▸ Prompt: Once you find the line below that has "gray star at", output it and every line after it exactly, stopping after the line that has "purple ellipse at (1036, 283): moved 8 px up", with no pictures.

*** Data for analysis ***

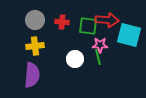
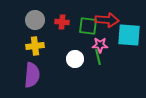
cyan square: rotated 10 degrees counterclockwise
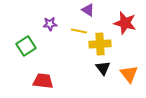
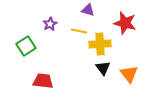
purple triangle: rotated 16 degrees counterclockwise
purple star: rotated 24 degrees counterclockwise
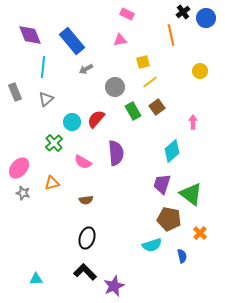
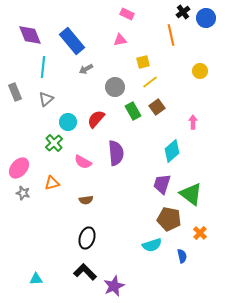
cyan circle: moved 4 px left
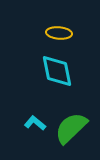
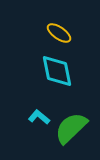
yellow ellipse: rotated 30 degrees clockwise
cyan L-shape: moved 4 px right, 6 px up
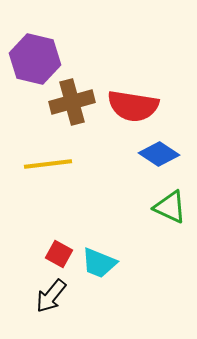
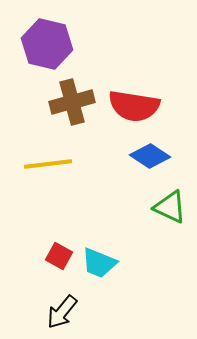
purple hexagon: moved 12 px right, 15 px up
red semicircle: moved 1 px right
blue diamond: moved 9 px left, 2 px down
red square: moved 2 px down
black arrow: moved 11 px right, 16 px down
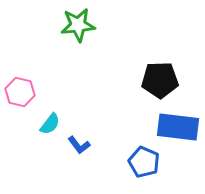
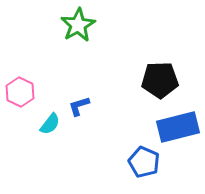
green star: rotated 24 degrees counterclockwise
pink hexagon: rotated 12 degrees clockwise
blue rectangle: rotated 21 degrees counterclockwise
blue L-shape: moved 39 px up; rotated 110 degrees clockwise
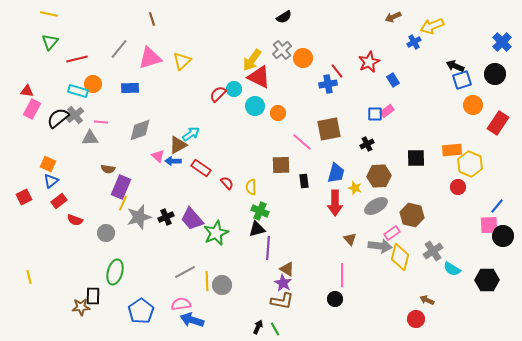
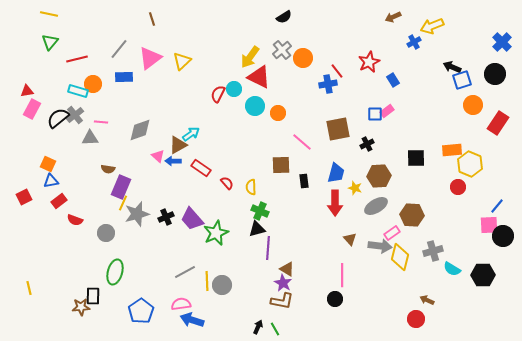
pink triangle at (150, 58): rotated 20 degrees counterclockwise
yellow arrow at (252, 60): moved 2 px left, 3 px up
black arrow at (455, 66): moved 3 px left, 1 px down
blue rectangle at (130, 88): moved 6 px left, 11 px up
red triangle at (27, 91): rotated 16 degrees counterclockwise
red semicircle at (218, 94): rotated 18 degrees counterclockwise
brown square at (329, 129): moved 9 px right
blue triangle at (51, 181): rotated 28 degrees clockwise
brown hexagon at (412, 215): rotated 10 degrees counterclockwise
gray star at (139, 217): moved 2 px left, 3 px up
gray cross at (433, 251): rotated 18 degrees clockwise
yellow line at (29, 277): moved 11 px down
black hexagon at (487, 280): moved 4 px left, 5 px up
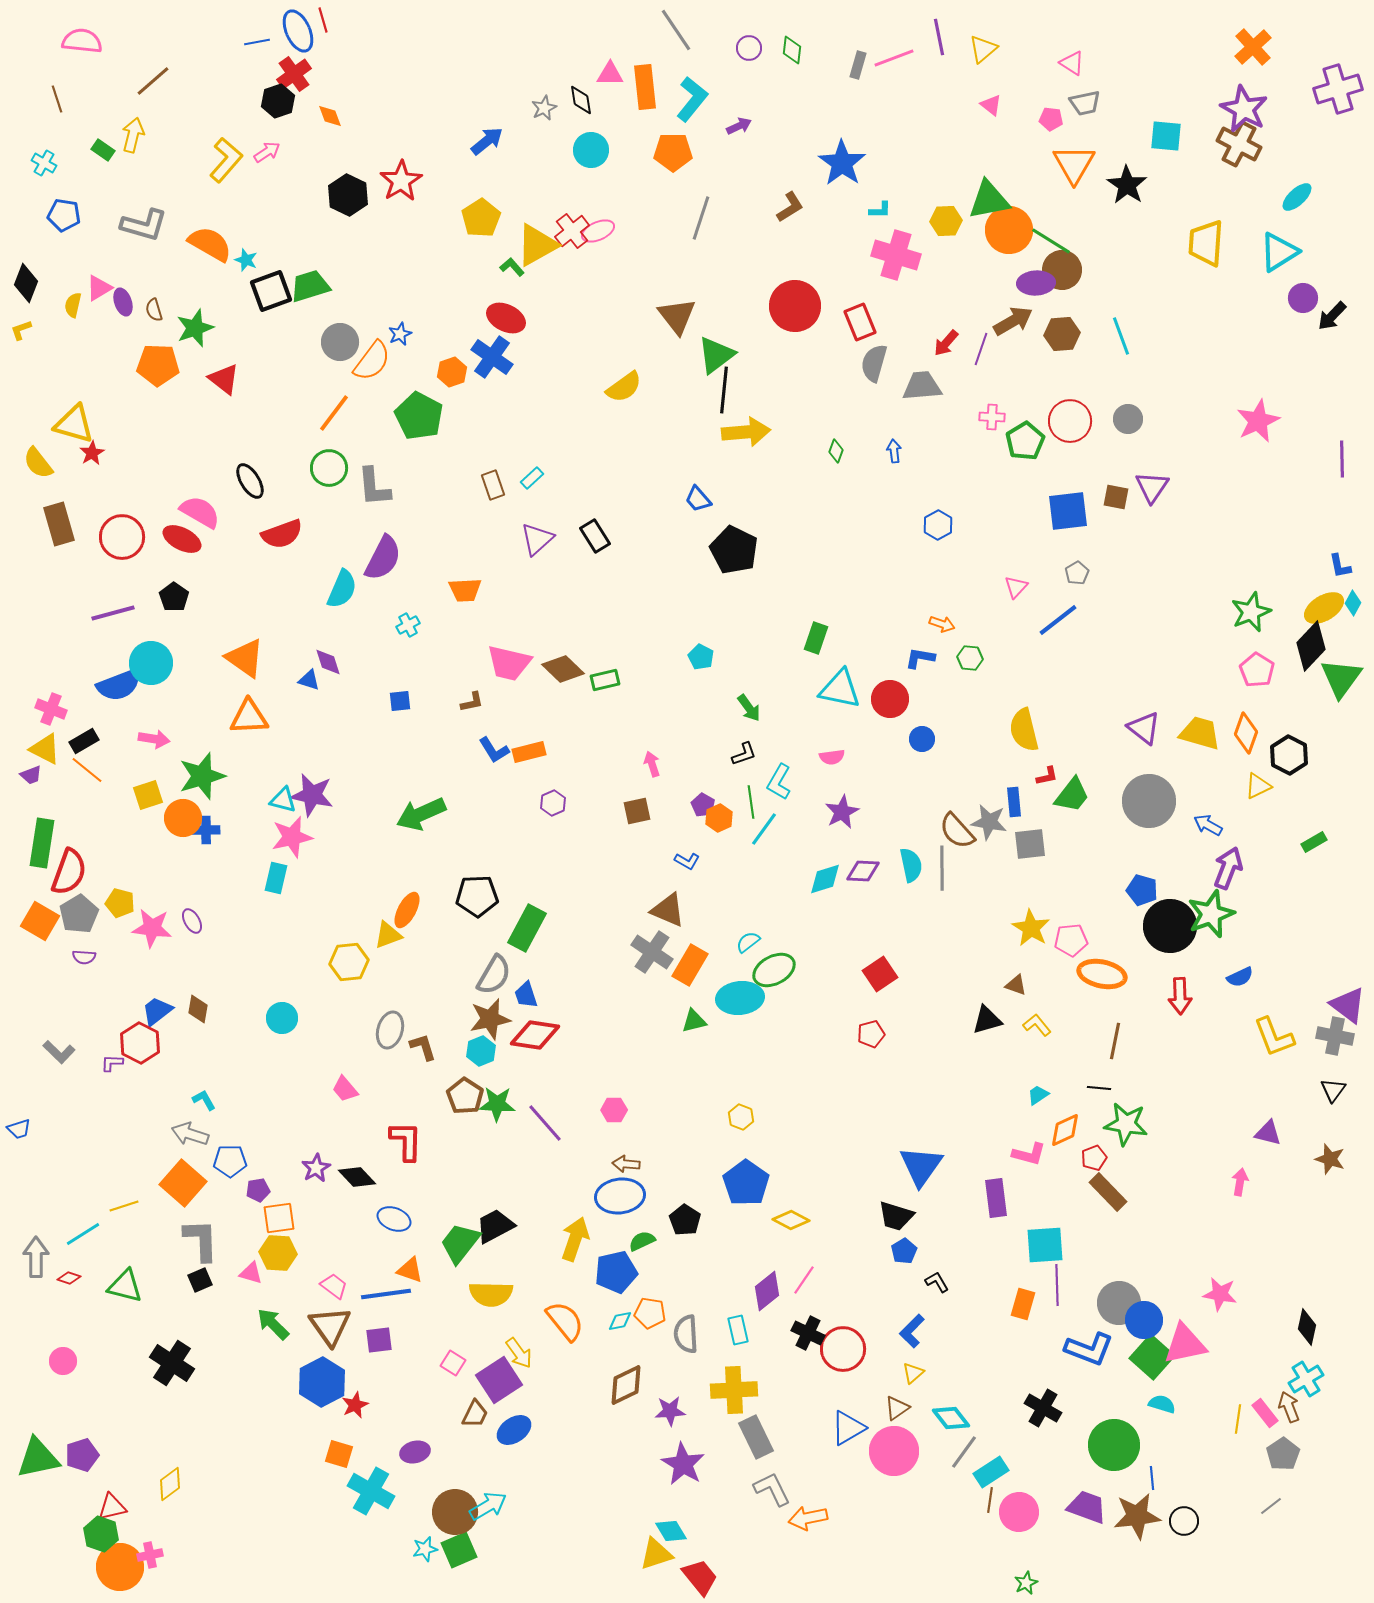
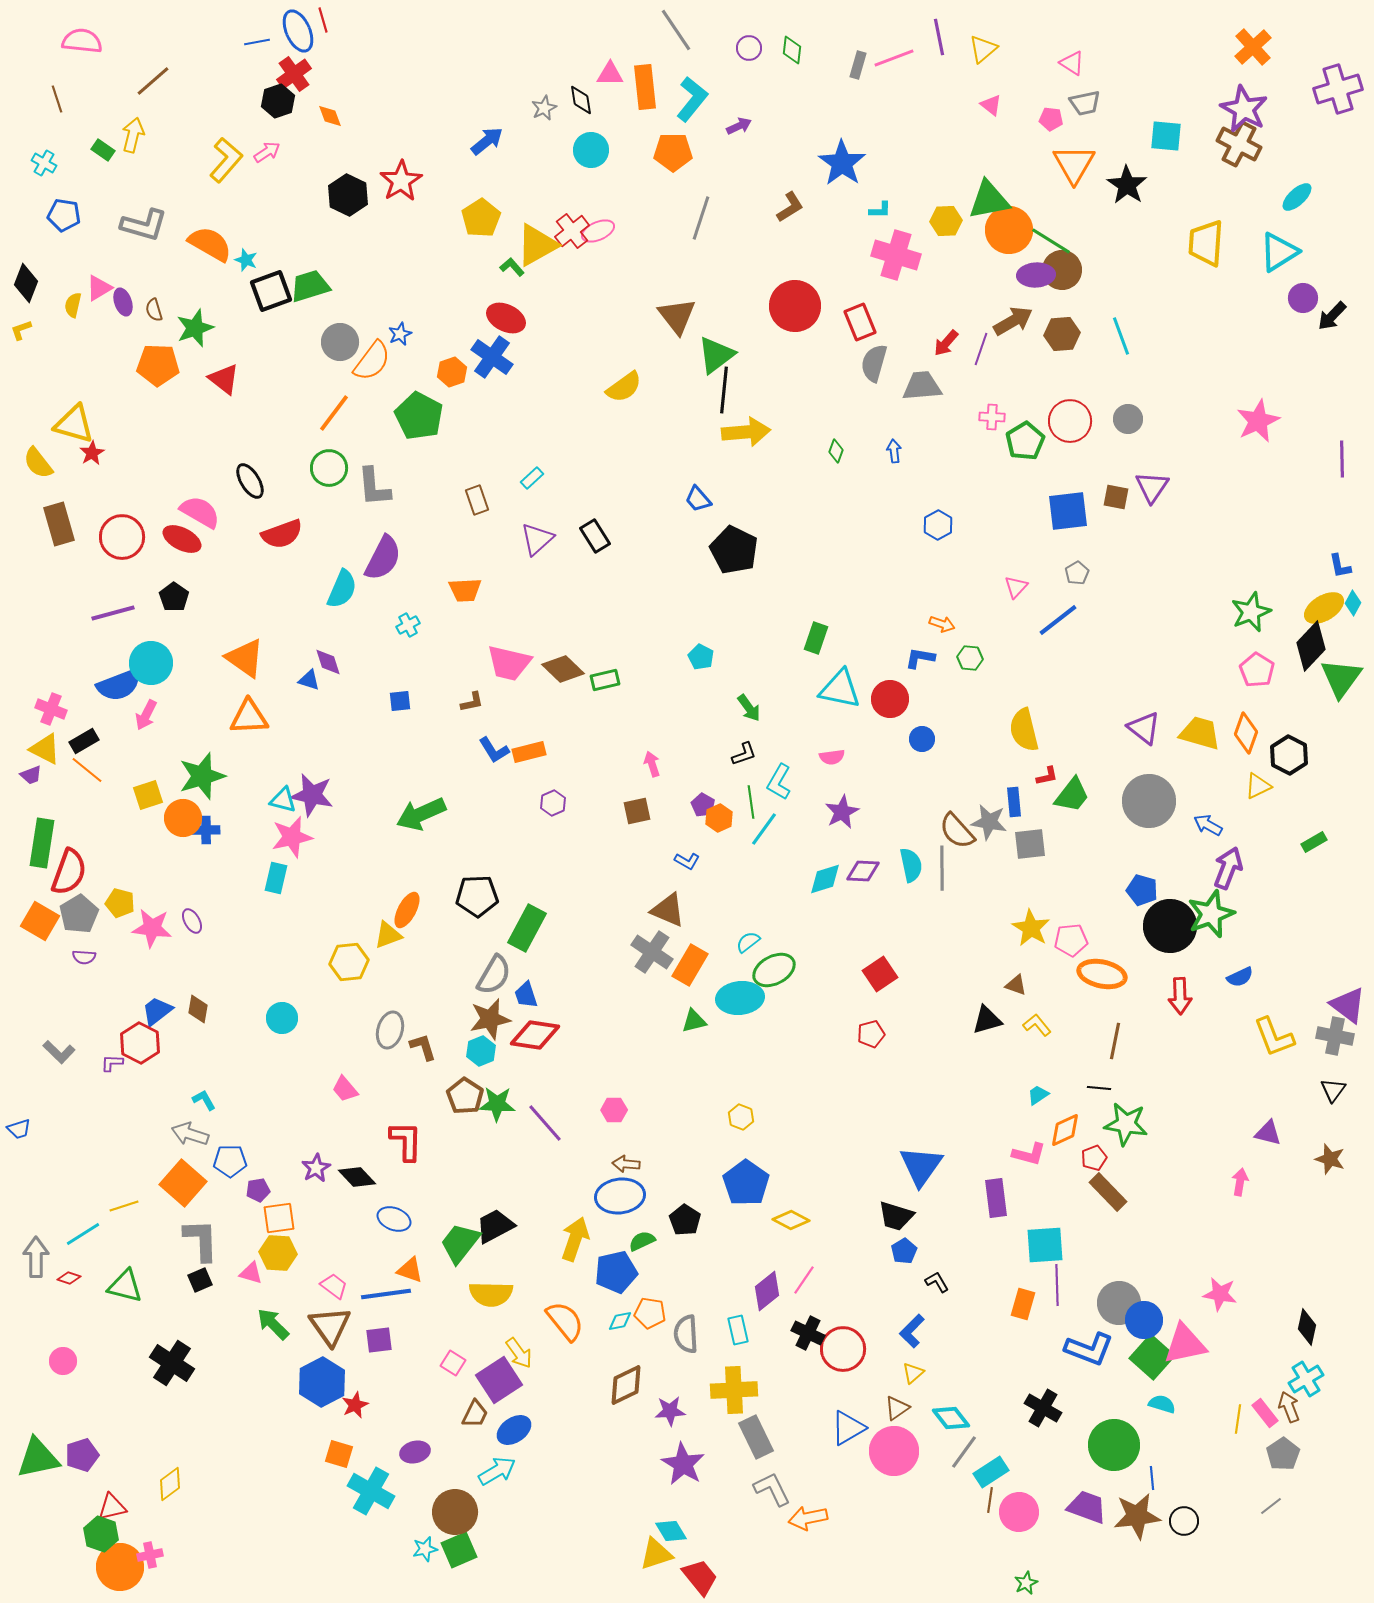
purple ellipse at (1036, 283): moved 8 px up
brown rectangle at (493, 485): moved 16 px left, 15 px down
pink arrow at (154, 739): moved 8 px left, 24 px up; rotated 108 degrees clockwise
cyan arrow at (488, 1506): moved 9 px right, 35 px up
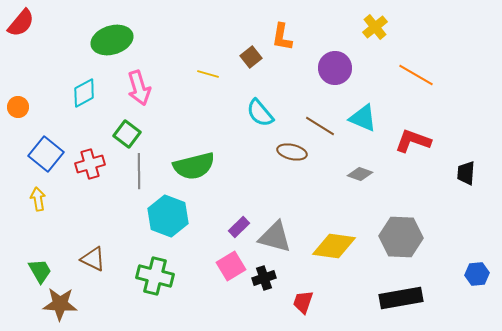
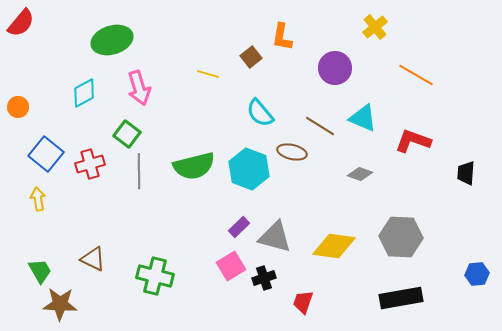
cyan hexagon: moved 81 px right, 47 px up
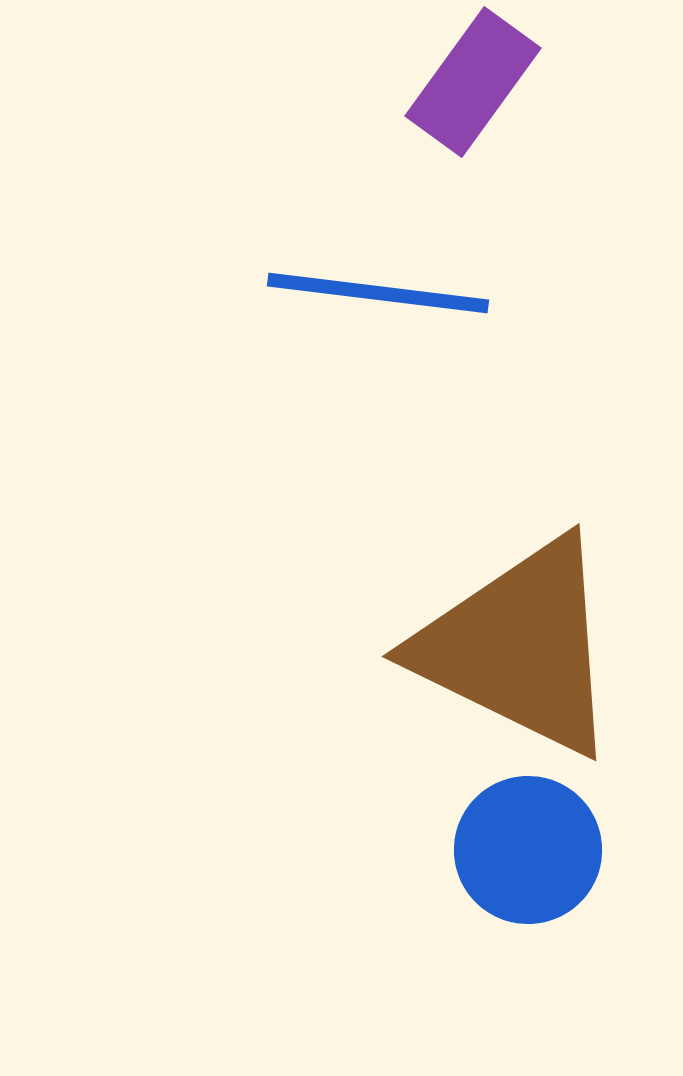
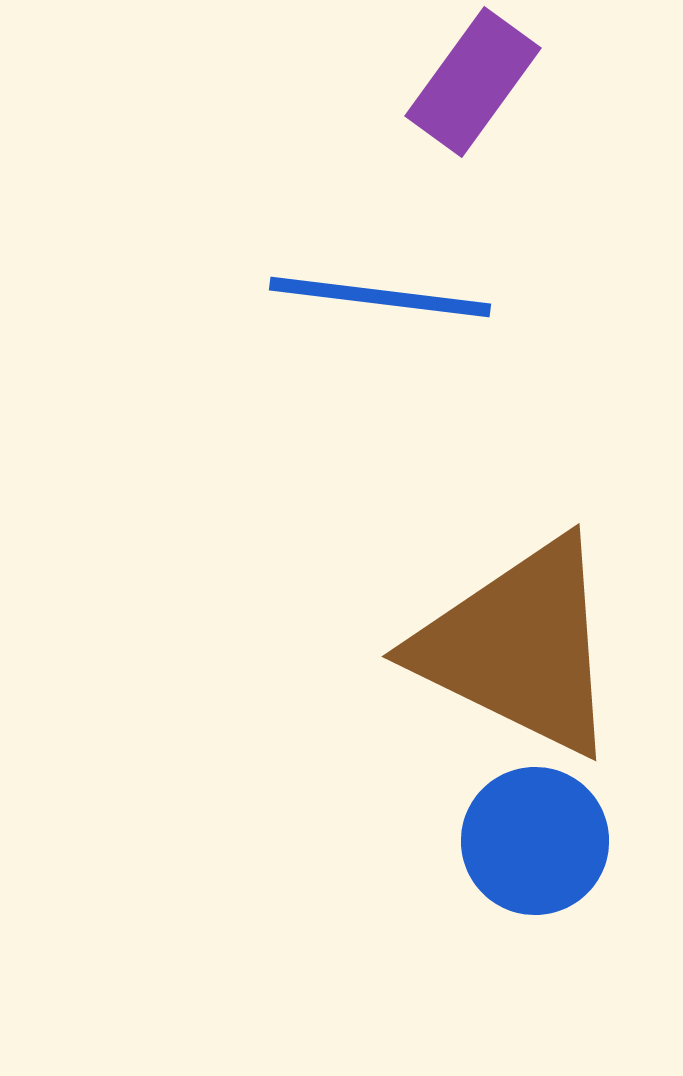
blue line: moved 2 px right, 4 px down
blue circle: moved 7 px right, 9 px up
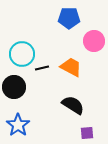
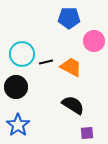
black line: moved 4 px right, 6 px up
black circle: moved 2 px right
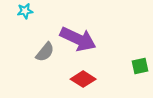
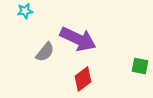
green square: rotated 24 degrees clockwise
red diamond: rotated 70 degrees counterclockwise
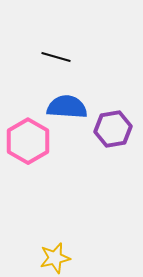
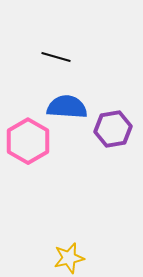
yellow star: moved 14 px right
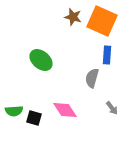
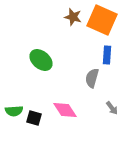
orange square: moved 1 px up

*** End of Data for analysis ***

▸ Written reply:
gray star at (139, 217): moved 2 px left, 3 px up
gray cross at (433, 251): rotated 18 degrees clockwise
yellow line at (29, 277): moved 11 px down
black hexagon at (487, 280): moved 4 px left, 5 px up
purple ellipse at (1036, 283): moved 8 px up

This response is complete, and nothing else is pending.